#### Problem description:
An exact transcription of every entry is required. Images are not part of it.

+++ Records for this task +++

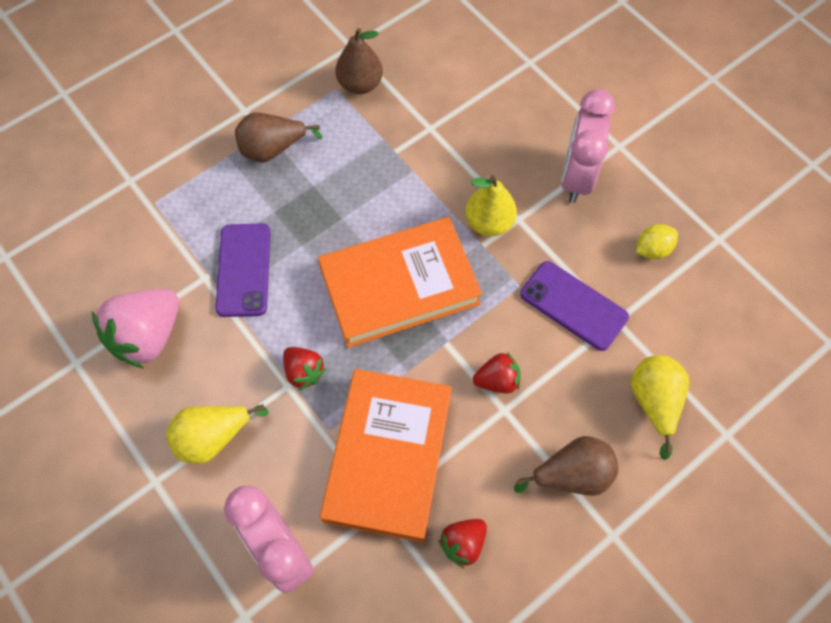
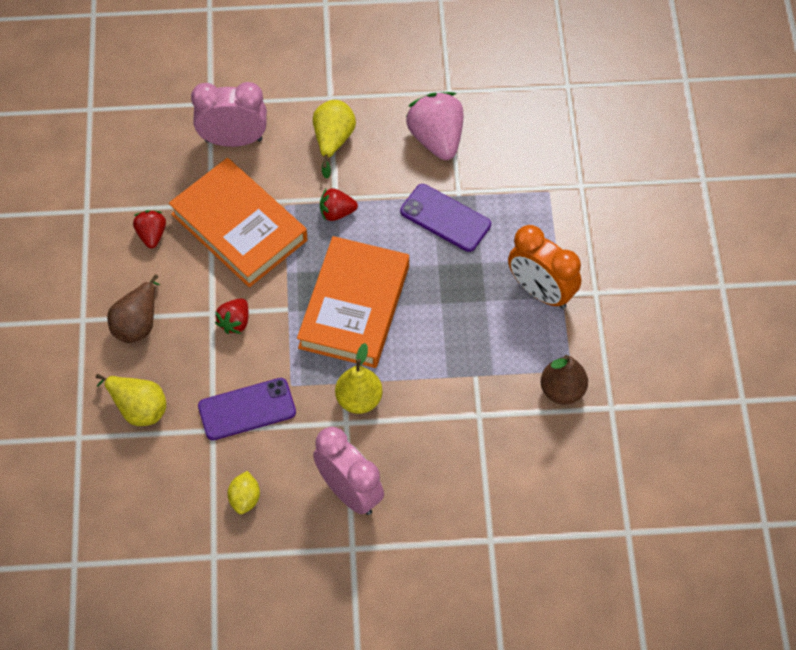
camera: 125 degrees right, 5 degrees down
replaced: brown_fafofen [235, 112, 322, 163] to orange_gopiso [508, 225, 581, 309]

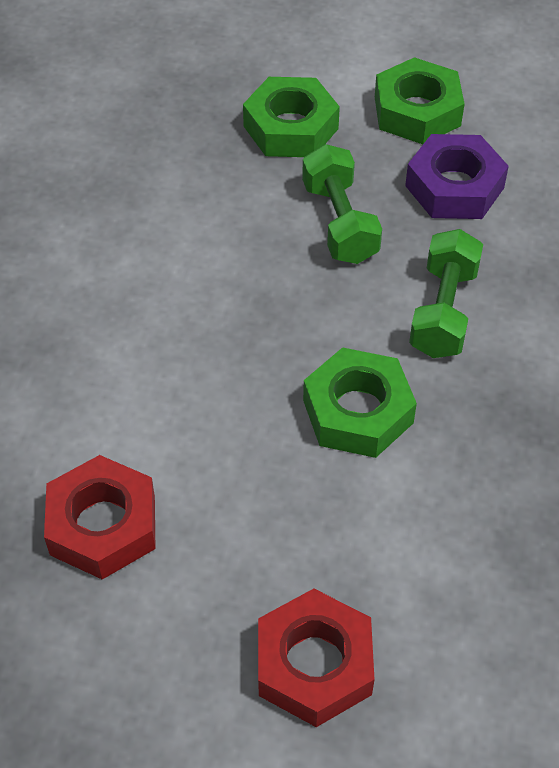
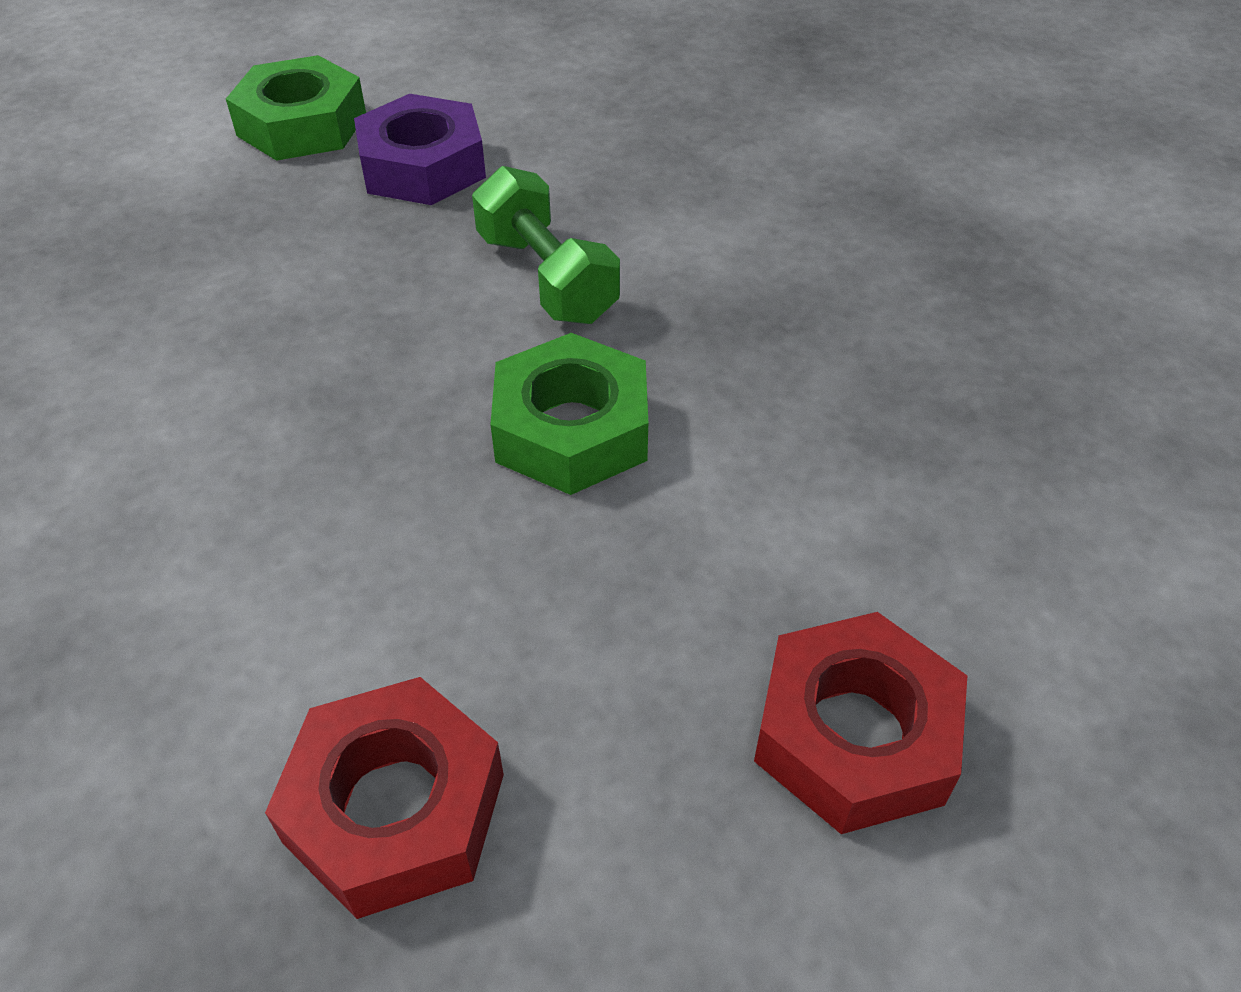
camera: 45 degrees left, 5 degrees down
removed: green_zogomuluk [243, 77, 340, 157]; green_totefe [302, 144, 382, 264]

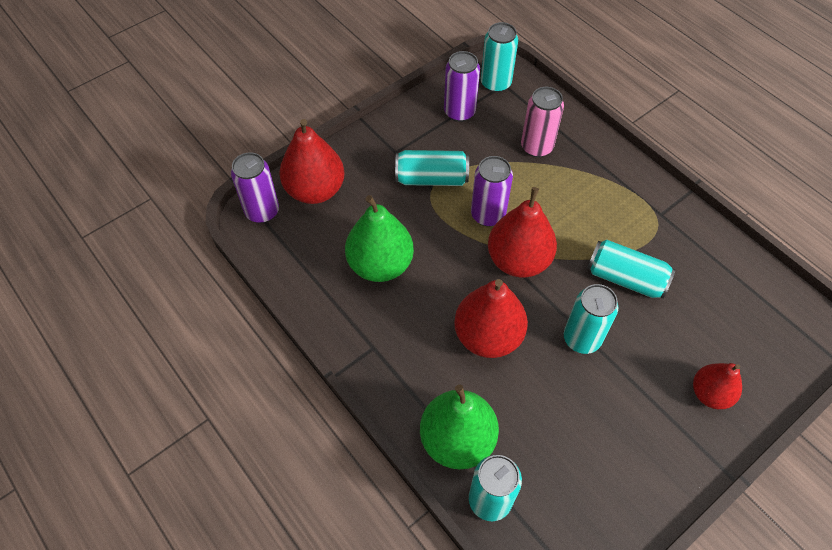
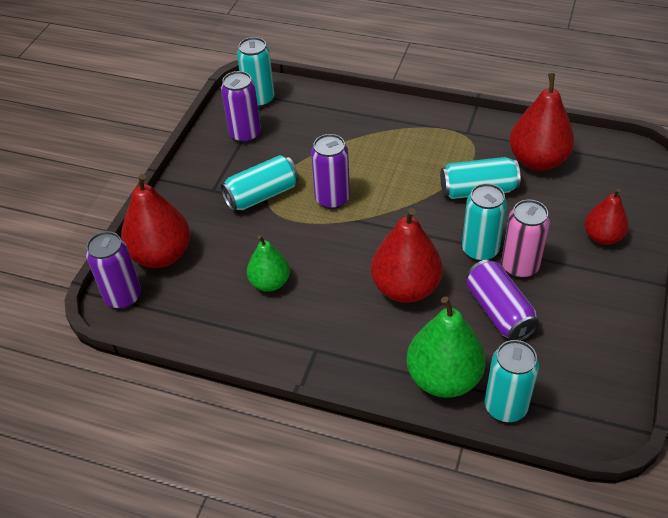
camera: 30 degrees left, 10 degrees down
added: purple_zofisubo [466, 260, 540, 341]
moved: pink_zofisubo [521, 87, 564, 157] to [501, 200, 550, 278]; red_fafofen [488, 187, 557, 277] to [510, 73, 574, 171]
resized: green_fafofen [345, 195, 414, 282] = [247, 235, 290, 292] x0.62

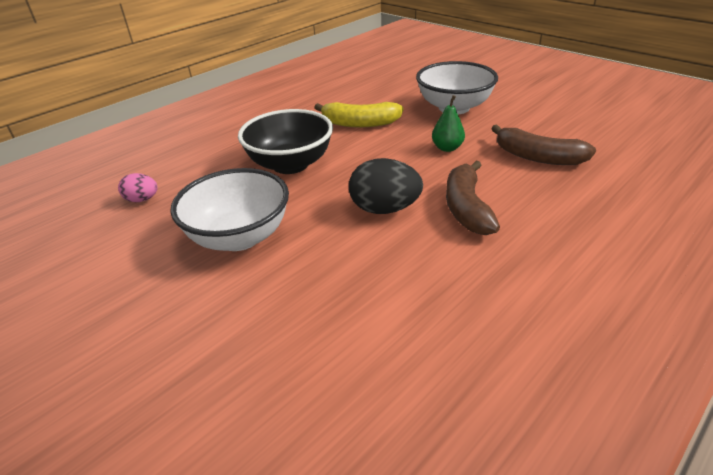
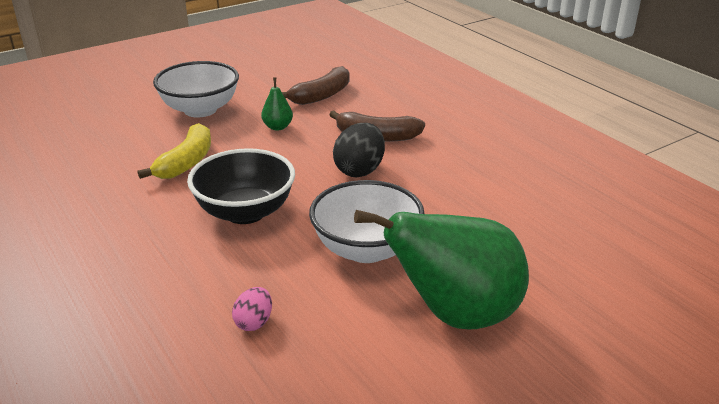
camera: 80 degrees left, 5 degrees down
added: green_fafofen [354, 210, 529, 329]

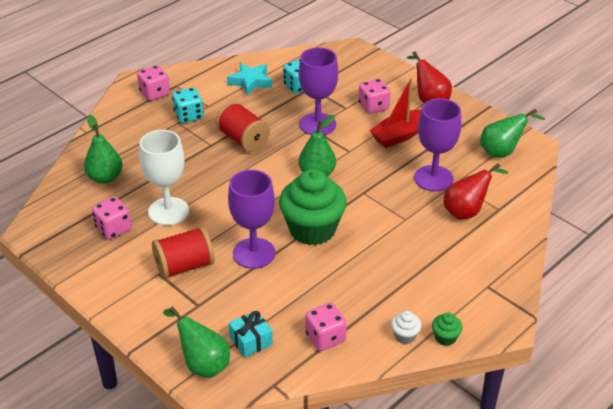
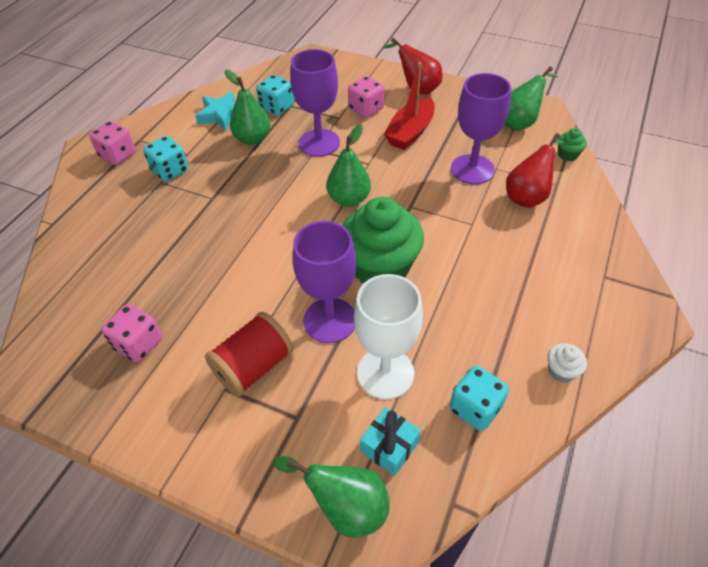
camera: 20 degrees left, 10 degrees up
removed: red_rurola [216, 101, 270, 152]
moved: green_fafofen [84, 115, 123, 184] to [225, 70, 271, 145]; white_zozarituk [139, 130, 189, 225] to [354, 274, 423, 399]; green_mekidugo [432, 313, 463, 346] to [558, 128, 587, 161]
recoloured: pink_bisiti [305, 303, 347, 351] to turquoise_bisiti [449, 366, 509, 431]

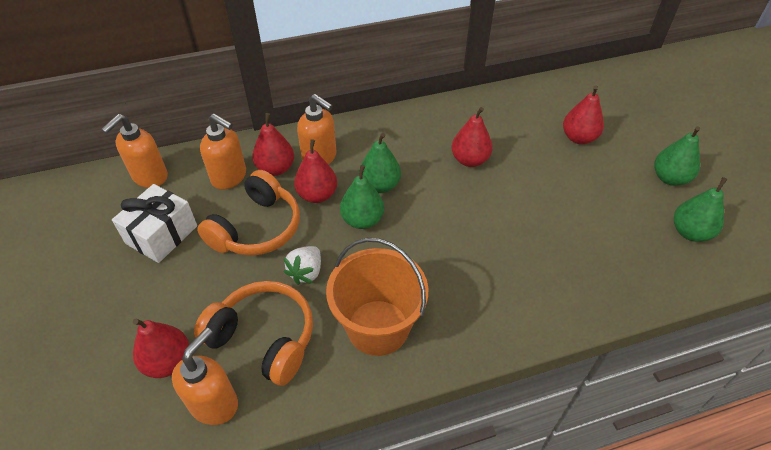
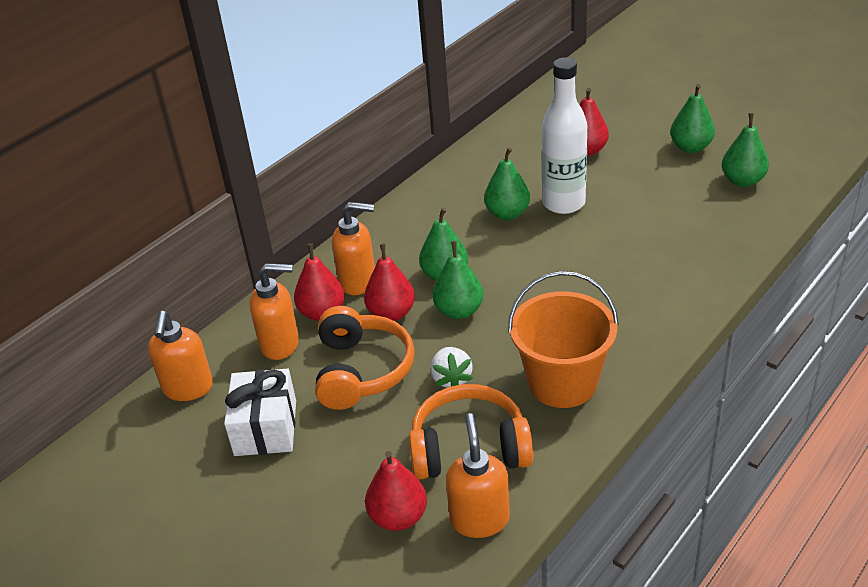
camera: 30 degrees left, 10 degrees down
added: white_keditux [541, 57, 587, 214]
recoloured: red_fafofen [452, 107, 493, 167] to green_fafofen [484, 148, 530, 220]

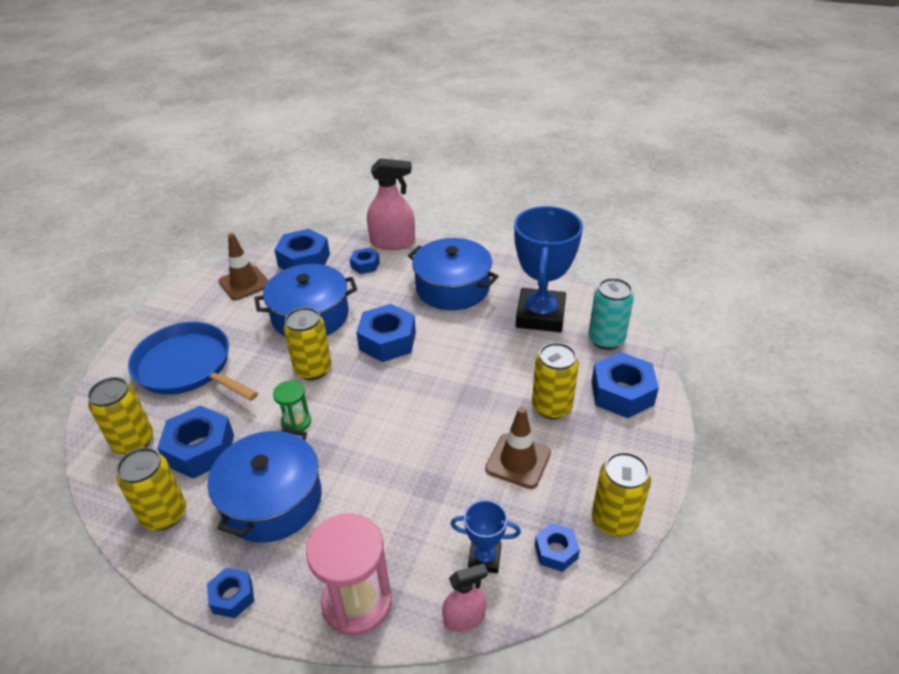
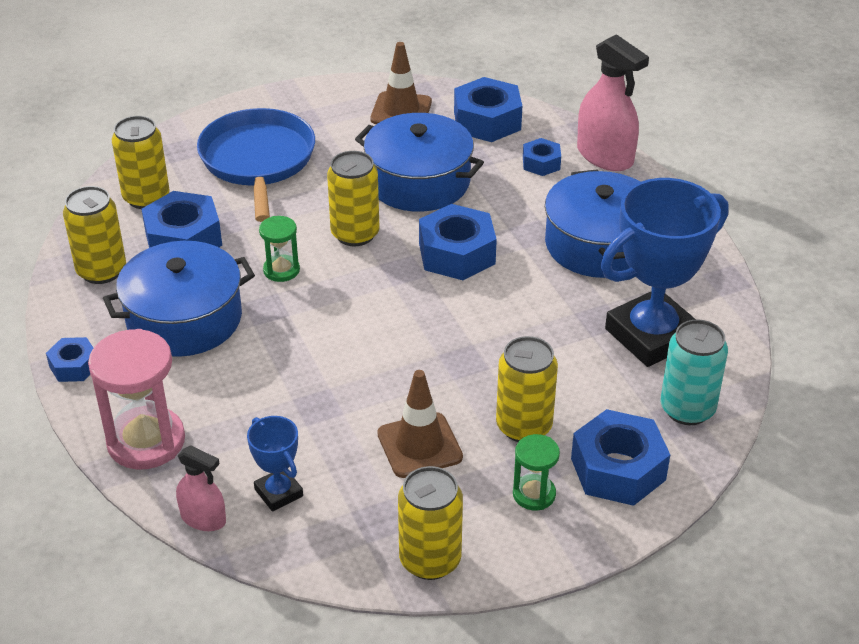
camera: 45 degrees right, 0 degrees up
removed: blue_zogomuluk [535, 523, 580, 572]
added: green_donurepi [513, 434, 560, 510]

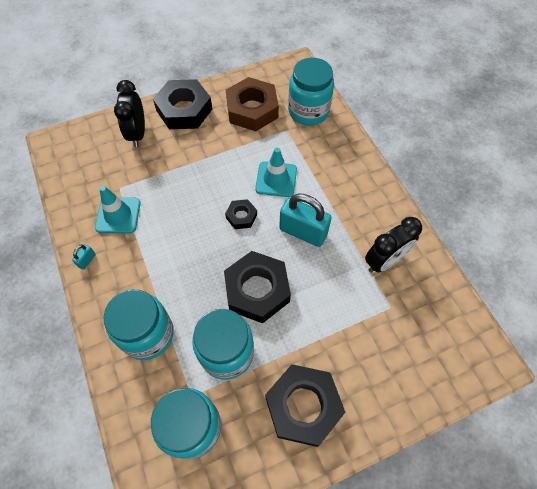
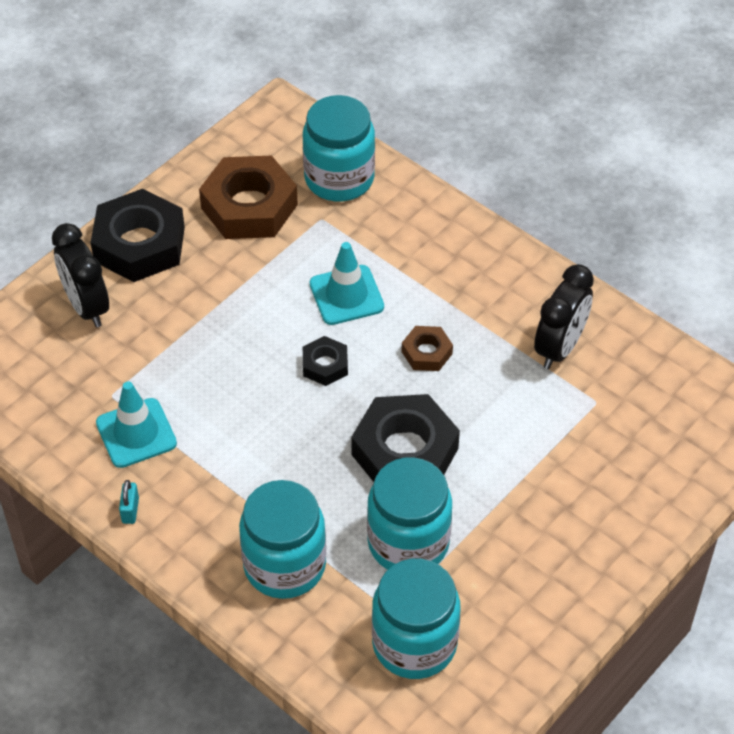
camera: 25 degrees left, 10 degrees down
removed: black_zogomuluk [265, 364, 345, 447]
replaced: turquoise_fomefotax [279, 194, 332, 247] to brown_zogomuluk [402, 326, 453, 371]

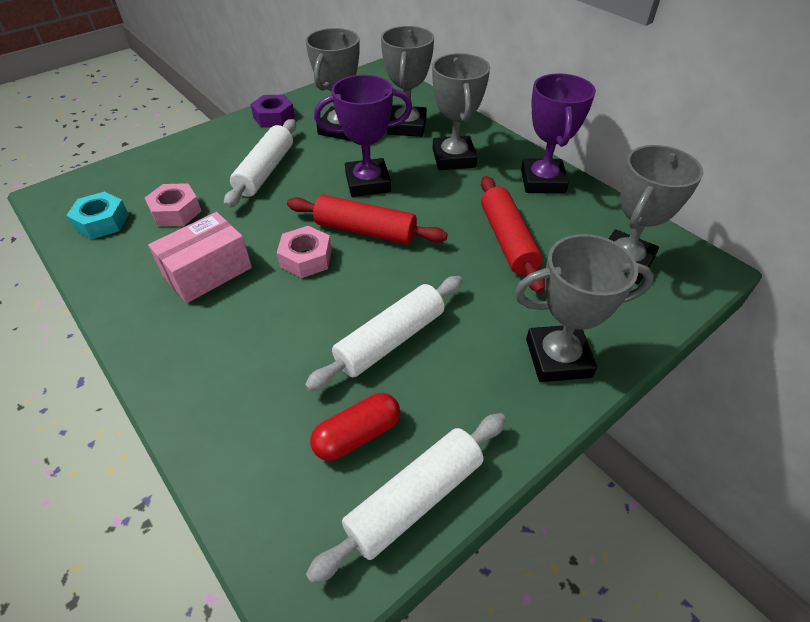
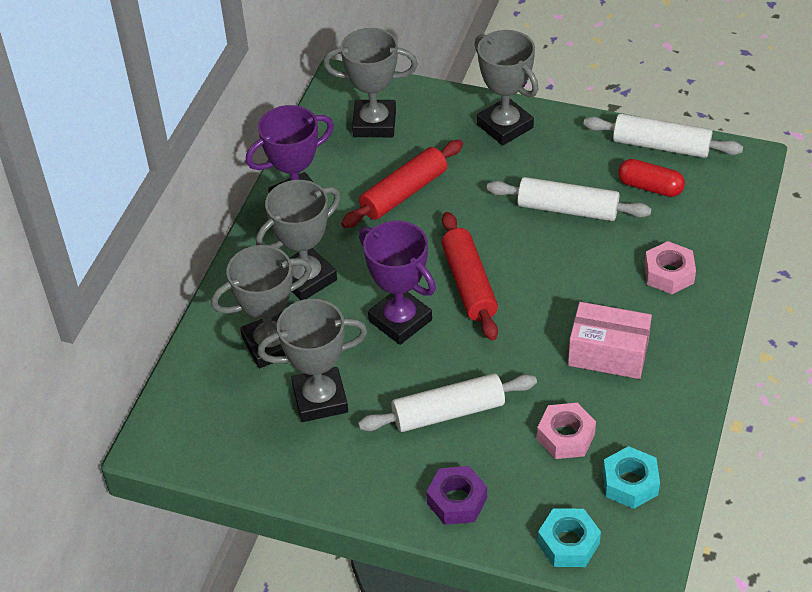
camera: 120 degrees left, 0 degrees up
added: turquoise_zogomuluk [538, 509, 601, 567]
moved: purple_zogomuluk [250, 95, 295, 128] to [426, 466, 487, 525]; pink_zogomuluk [277, 226, 332, 278] to [644, 241, 696, 294]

+++

#### Expected answer:
camera: 125 degrees right, 5 degrees down
replaced: brown_fafofen [235, 112, 322, 163] to orange_gopiso [508, 225, 581, 309]

camera: 45 degrees left, 5 degrees down
removed: green_zogomuluk [243, 77, 340, 157]; green_totefe [302, 144, 382, 264]

camera: 30 degrees left, 10 degrees down
added: purple_zofisubo [466, 260, 540, 341]
moved: pink_zofisubo [521, 87, 564, 157] to [501, 200, 550, 278]; red_fafofen [488, 187, 557, 277] to [510, 73, 574, 171]
resized: green_fafofen [345, 195, 414, 282] = [247, 235, 290, 292] x0.62

camera: 80 degrees left, 5 degrees down
added: green_fafofen [354, 210, 529, 329]

camera: 20 degrees left, 10 degrees up
removed: red_rurola [216, 101, 270, 152]
moved: green_fafofen [84, 115, 123, 184] to [225, 70, 271, 145]; white_zozarituk [139, 130, 189, 225] to [354, 274, 423, 399]; green_mekidugo [432, 313, 463, 346] to [558, 128, 587, 161]
recoloured: pink_bisiti [305, 303, 347, 351] to turquoise_bisiti [449, 366, 509, 431]

camera: 30 degrees left, 10 degrees down
added: white_keditux [541, 57, 587, 214]
recoloured: red_fafofen [452, 107, 493, 167] to green_fafofen [484, 148, 530, 220]

camera: 45 degrees right, 0 degrees up
removed: blue_zogomuluk [535, 523, 580, 572]
added: green_donurepi [513, 434, 560, 510]

camera: 25 degrees left, 10 degrees down
removed: black_zogomuluk [265, 364, 345, 447]
replaced: turquoise_fomefotax [279, 194, 332, 247] to brown_zogomuluk [402, 326, 453, 371]

camera: 120 degrees left, 0 degrees up
added: turquoise_zogomuluk [538, 509, 601, 567]
moved: purple_zogomuluk [250, 95, 295, 128] to [426, 466, 487, 525]; pink_zogomuluk [277, 226, 332, 278] to [644, 241, 696, 294]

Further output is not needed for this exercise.